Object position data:

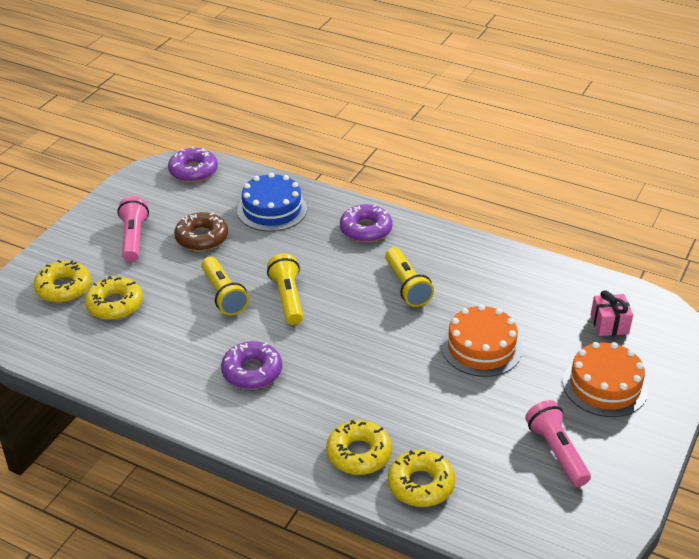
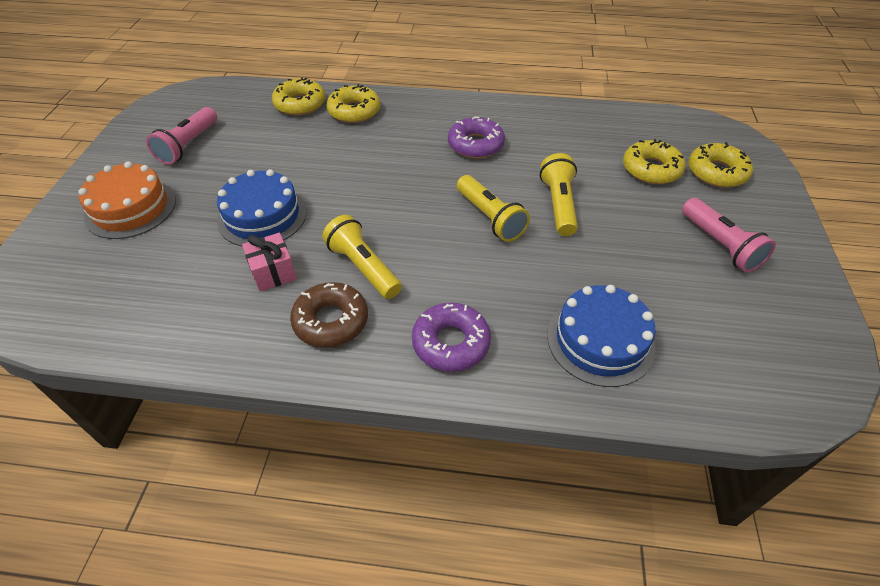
camera: 160 degrees right, 10 degrees up
(193, 171) = (776, 385): purple donut -> none
(201, 238) = (646, 267): brown donut -> brown donut (331, 321)
(223, 295) = (558, 204): yellow flashlight -> yellow flashlight turned 45 degrees clockwise
(481, 348) = (262, 216): orange cake -> blue cake
(556, 452) = (188, 145): pink flashlight -> pink flashlight turned 60 degrees clockwise
(609, 324) = (107, 280): pink gift -> pink gift (273, 272)

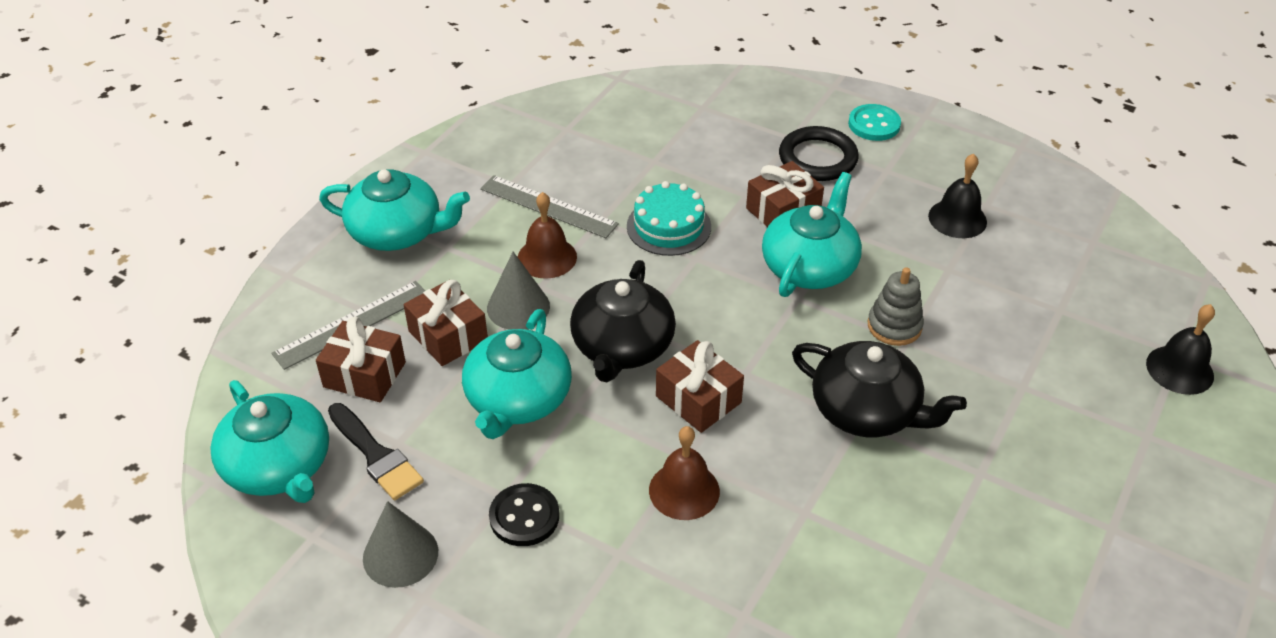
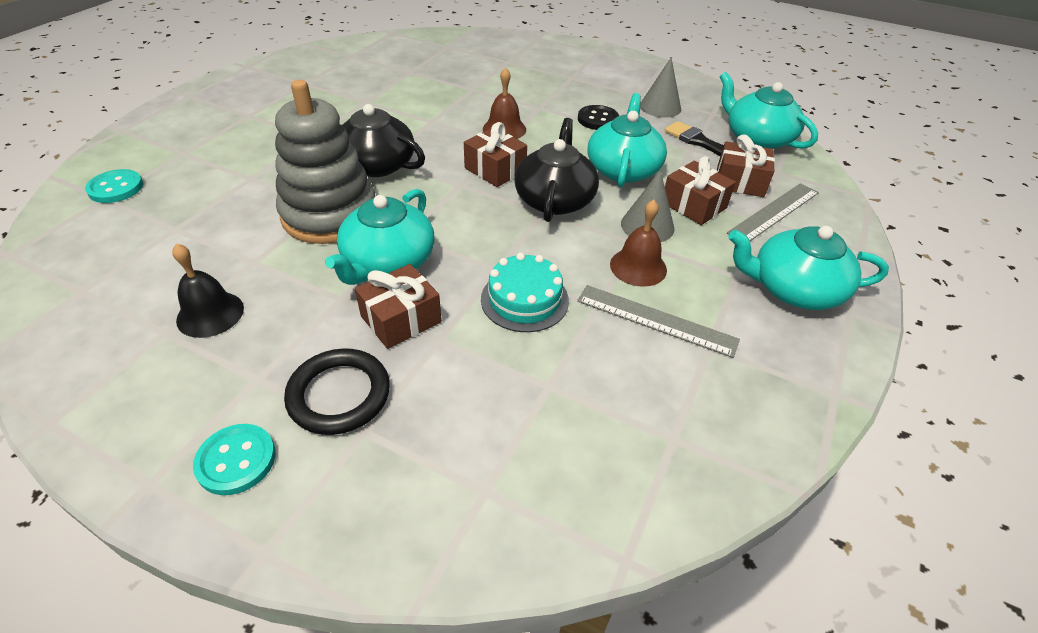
camera: 175 degrees right, 0 degrees up
(894, 326) = (330, 215): grey stacking toy -> grey stacking toy, size x2.07
(1179, 369) = (116, 188): black bell -> turquoise button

(What you will do): Lines from the one with "(894, 326) = (330, 215): grey" through the end of the data: set these down exactly, including both ends and nothing more.

(Exercise answer):
(894, 326) = (330, 215): grey stacking toy -> grey stacking toy, size x2.07
(1179, 369) = (116, 188): black bell -> turquoise button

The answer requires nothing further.